An exact, complete copy of the entries below is required, minus any pictures.
WORKING DATA section start
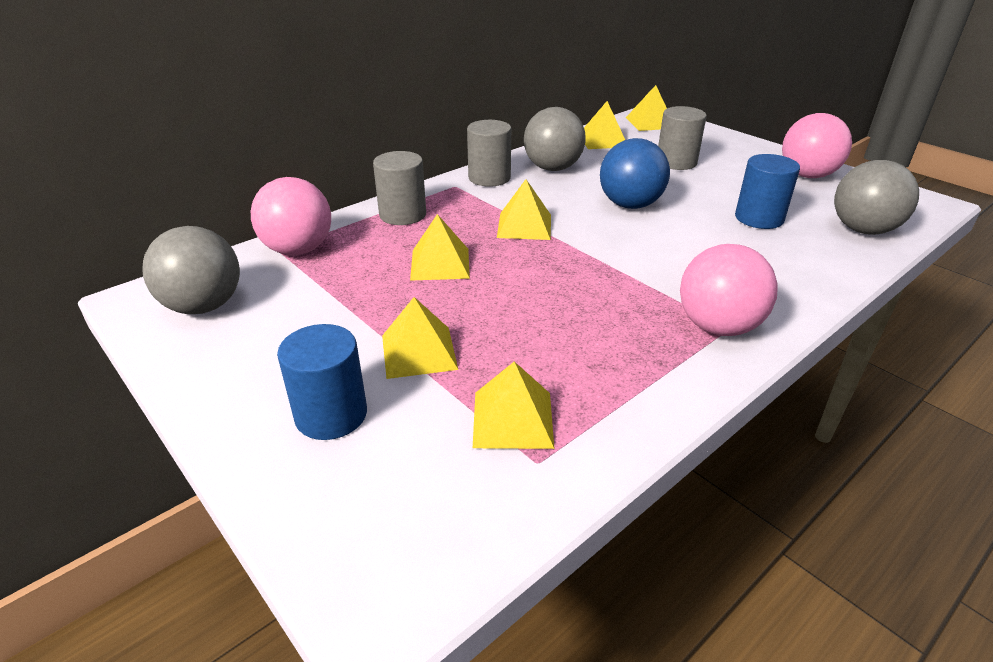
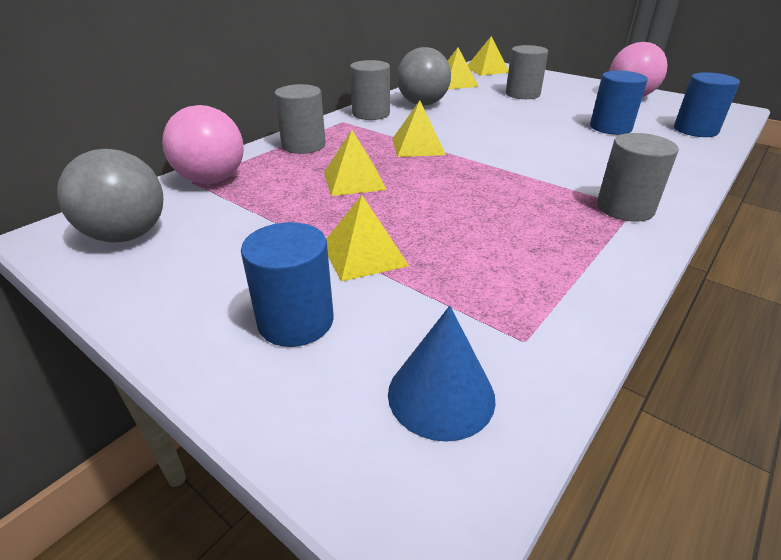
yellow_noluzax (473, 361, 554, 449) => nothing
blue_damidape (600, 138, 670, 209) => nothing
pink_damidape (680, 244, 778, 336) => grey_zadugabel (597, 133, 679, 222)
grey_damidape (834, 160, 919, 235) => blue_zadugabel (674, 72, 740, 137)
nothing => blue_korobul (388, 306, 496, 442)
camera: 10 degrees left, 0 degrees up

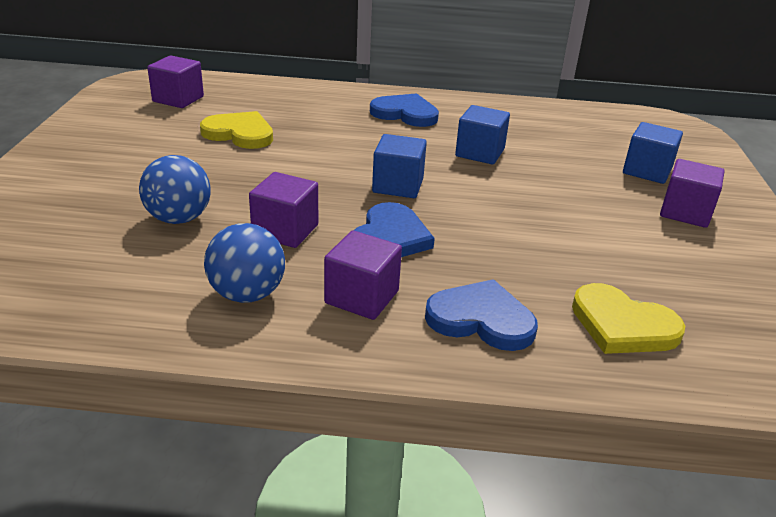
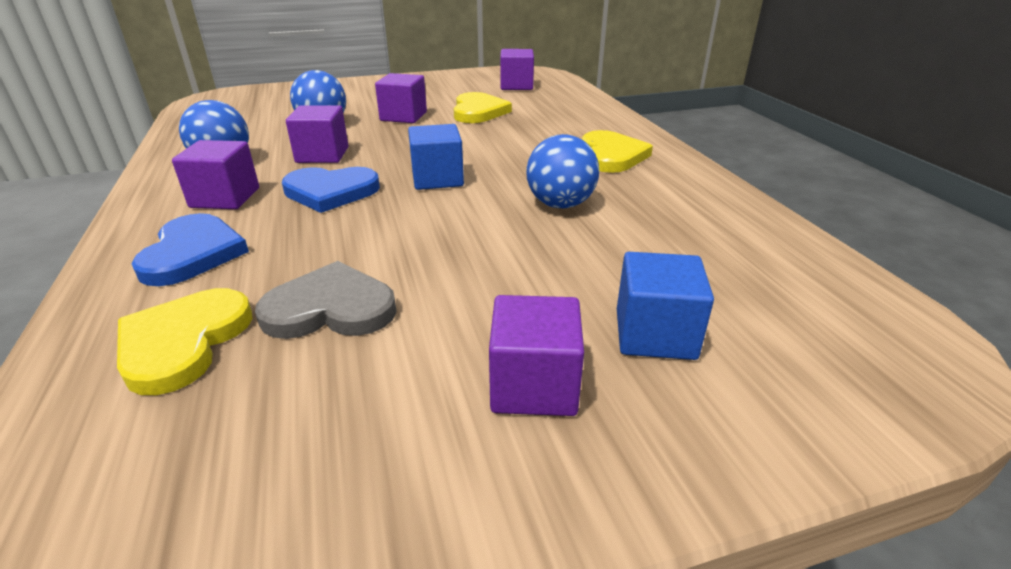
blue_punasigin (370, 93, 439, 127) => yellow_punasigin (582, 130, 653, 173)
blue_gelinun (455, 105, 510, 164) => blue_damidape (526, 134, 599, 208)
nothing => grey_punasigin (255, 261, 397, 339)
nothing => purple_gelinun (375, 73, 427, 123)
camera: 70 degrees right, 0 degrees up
WORKING DATA section end
== RESPONSE TO THE EXERCISE ==
yellow_noluzax (473, 361, 554, 449) => nothing
blue_damidape (600, 138, 670, 209) => nothing
pink_damidape (680, 244, 778, 336) => grey_zadugabel (597, 133, 679, 222)
grey_damidape (834, 160, 919, 235) => blue_zadugabel (674, 72, 740, 137)
nothing => blue_korobul (388, 306, 496, 442)
camera: 10 degrees left, 0 degrees up

blue_punasigin (370, 93, 439, 127) => yellow_punasigin (582, 130, 653, 173)
blue_gelinun (455, 105, 510, 164) => blue_damidape (526, 134, 599, 208)
nothing => grey_punasigin (255, 261, 397, 339)
nothing => purple_gelinun (375, 73, 427, 123)
camera: 70 degrees right, 0 degrees up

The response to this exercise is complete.